From the line with "gray star: moved 18 px up" to the line with "brown semicircle: rotated", retype every line exactly, including those two, and leave out the rest of the data below.

[Opening Dataset excerpts section]

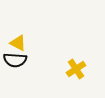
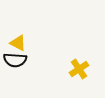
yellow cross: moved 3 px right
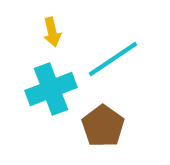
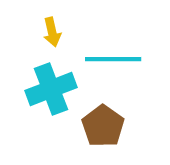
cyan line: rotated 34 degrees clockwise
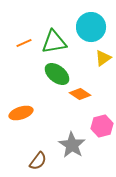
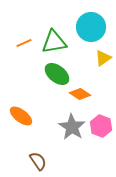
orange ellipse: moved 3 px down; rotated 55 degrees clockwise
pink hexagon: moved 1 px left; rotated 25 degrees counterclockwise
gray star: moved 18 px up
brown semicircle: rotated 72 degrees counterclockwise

[Closing Dataset excerpts section]
[Opening Dataset excerpts section]

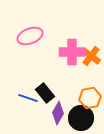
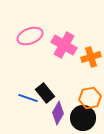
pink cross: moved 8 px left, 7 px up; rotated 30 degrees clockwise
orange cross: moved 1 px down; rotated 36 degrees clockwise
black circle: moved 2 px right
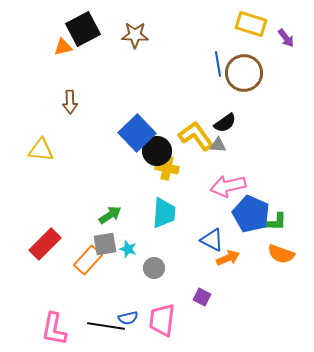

[Closing Dataset excerpts section]
[Opening Dataset excerpts section]

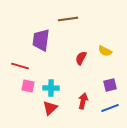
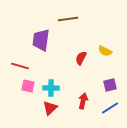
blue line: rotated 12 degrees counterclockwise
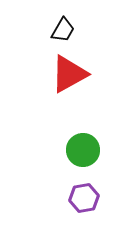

[Closing Dataset excerpts section]

→ Final answer
gray star: moved 18 px up
brown semicircle: rotated 72 degrees counterclockwise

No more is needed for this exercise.